Do any lines in the data below contain "camera"? If so, copy every one of them.

Supplied material:
◆ ◆ ◆
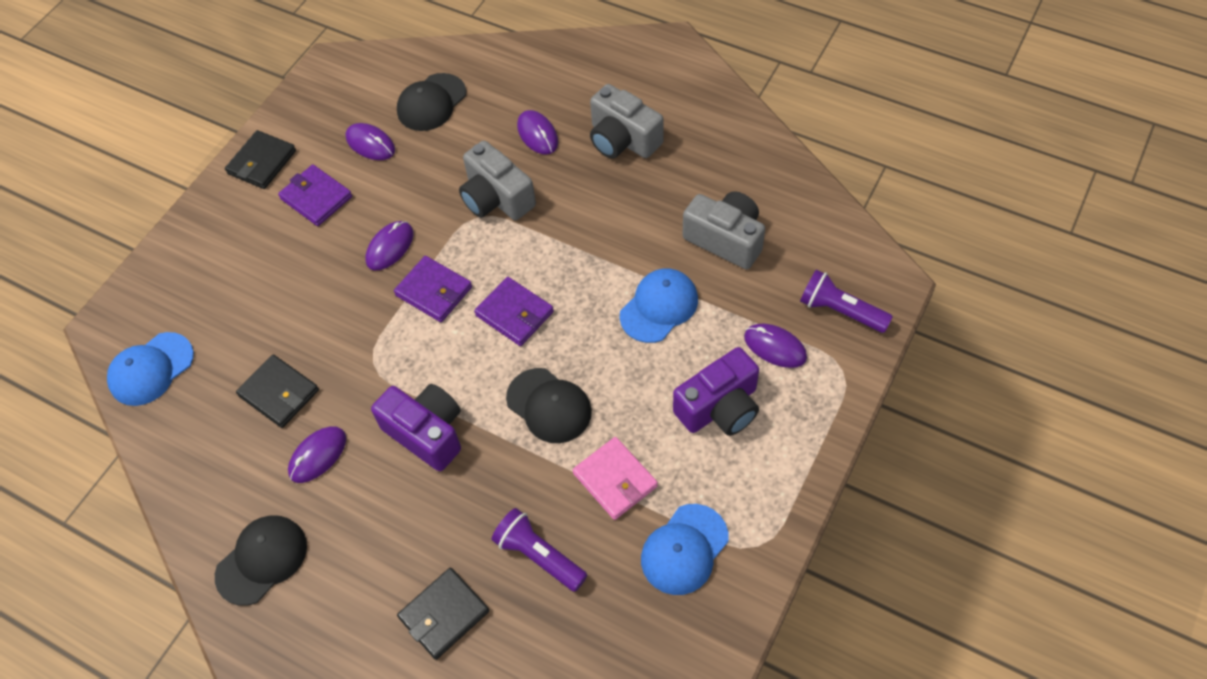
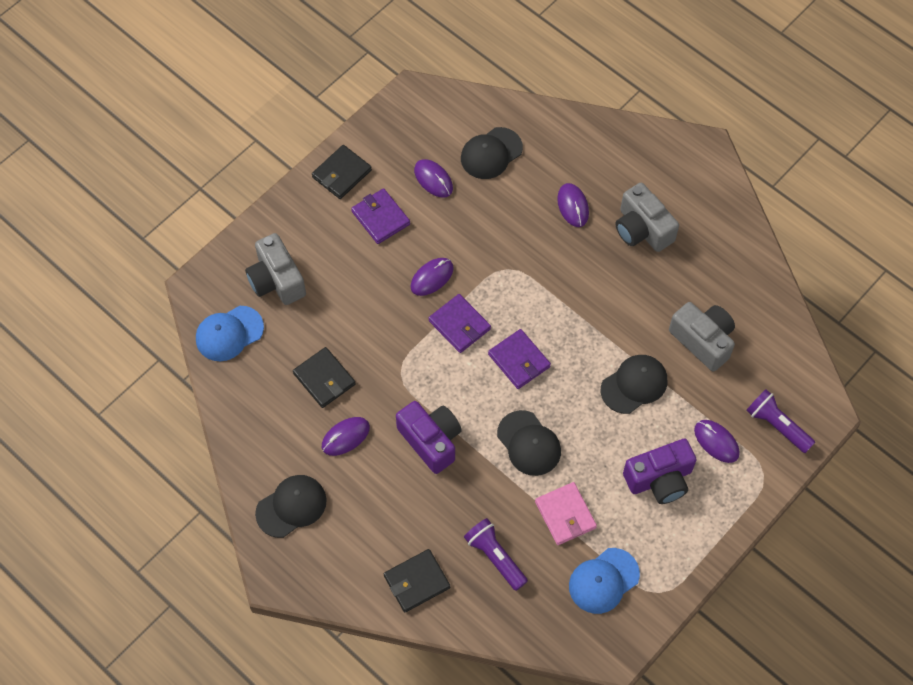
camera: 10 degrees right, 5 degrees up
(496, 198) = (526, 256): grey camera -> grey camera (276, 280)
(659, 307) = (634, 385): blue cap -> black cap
◆ ◆ ◆
Answer section:
camera: 10 degrees right, 5 degrees up
(496, 198) = (526, 256): grey camera -> grey camera (276, 280)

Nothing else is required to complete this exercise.